→ **YOUR OBJECTIVE**
Repeat the records below word for word, but start at the line that contains "IC106: OPA2134 -> TL072", stop after the last line, and include nothing else.

→ **Version difference data**
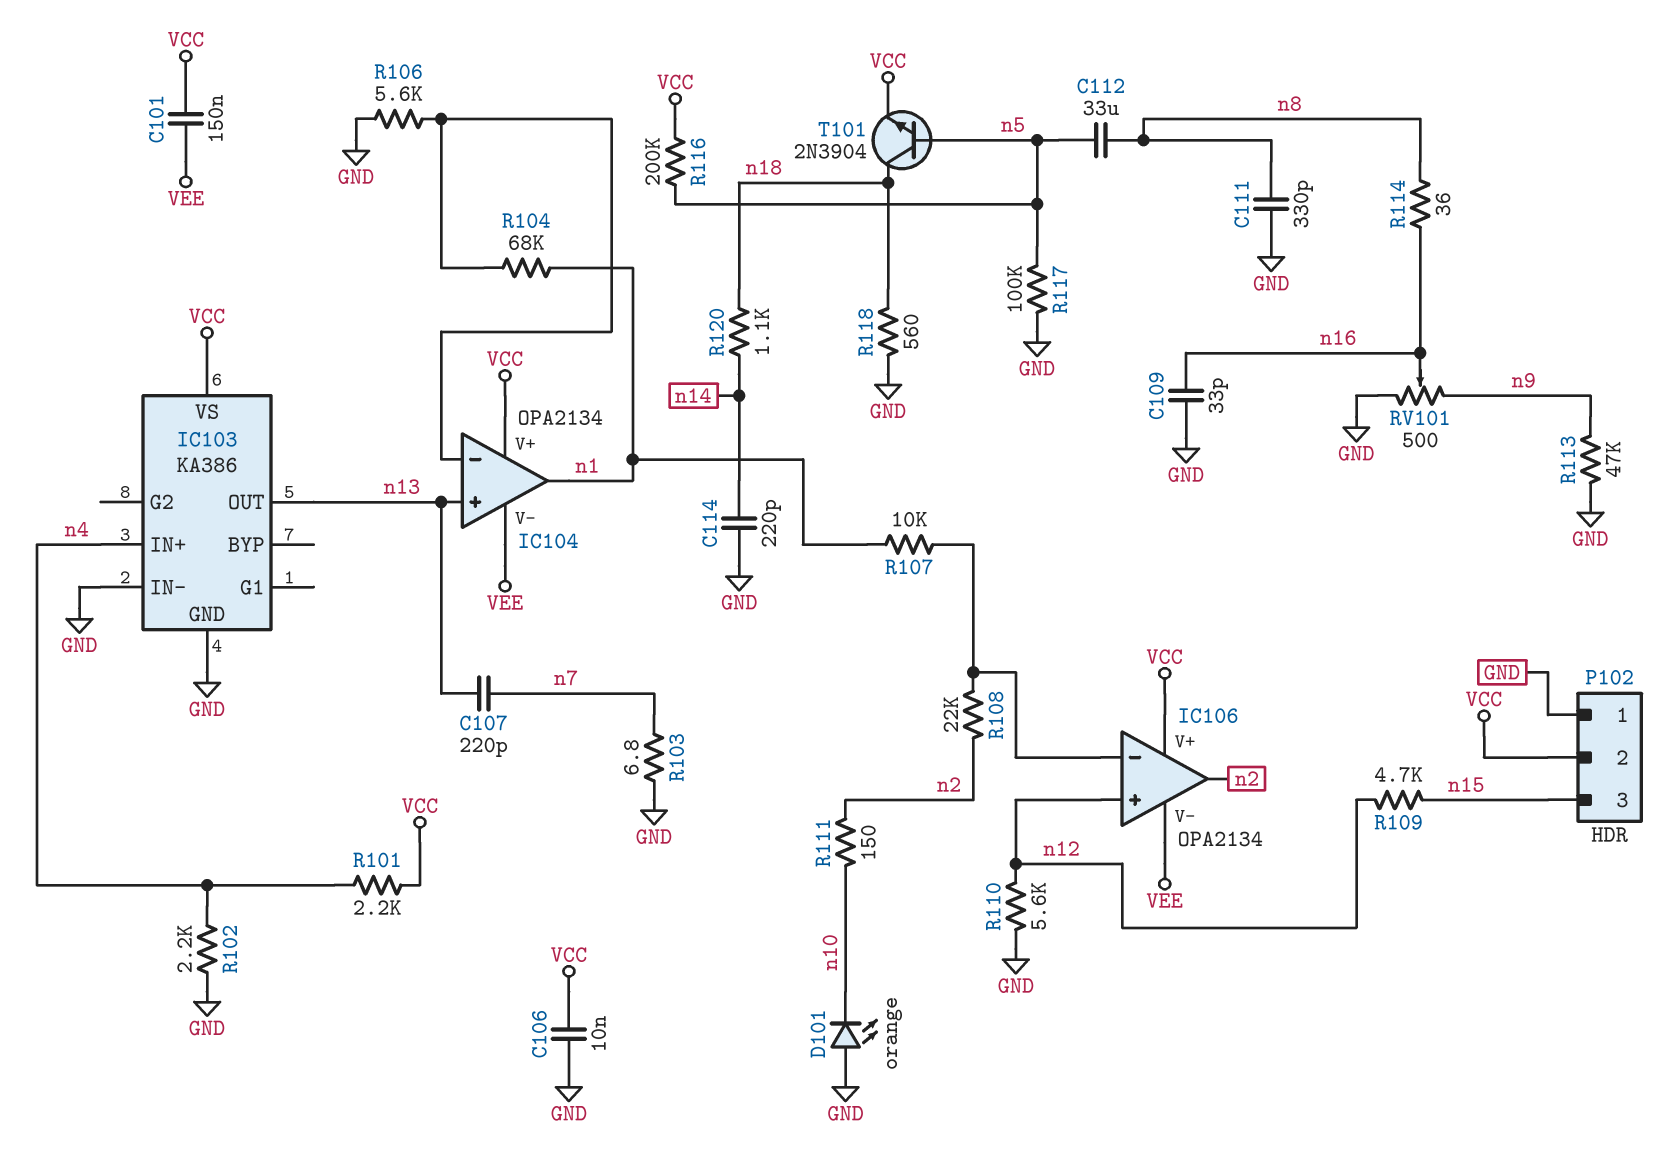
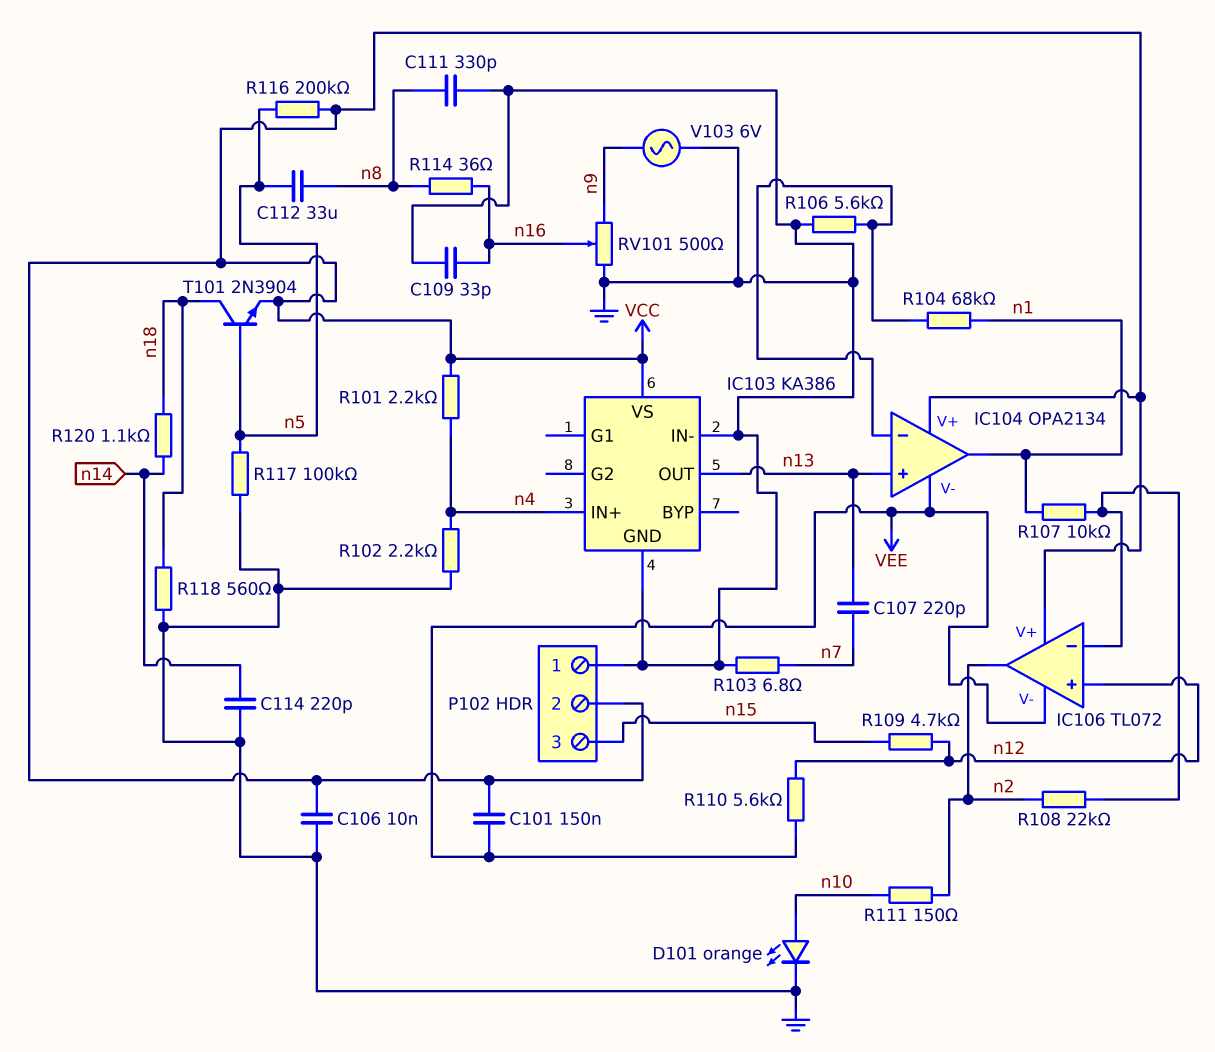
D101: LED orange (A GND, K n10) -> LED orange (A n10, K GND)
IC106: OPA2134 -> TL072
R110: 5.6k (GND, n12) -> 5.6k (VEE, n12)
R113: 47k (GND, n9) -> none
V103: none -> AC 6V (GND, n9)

→ **RESPONSE BOX**
IC106: OPA2134 -> TL072
R110: 5.6k (GND, n12) -> 5.6k (VEE, n12)
R113: 47k (GND, n9) -> none
V103: none -> AC 6V (GND, n9)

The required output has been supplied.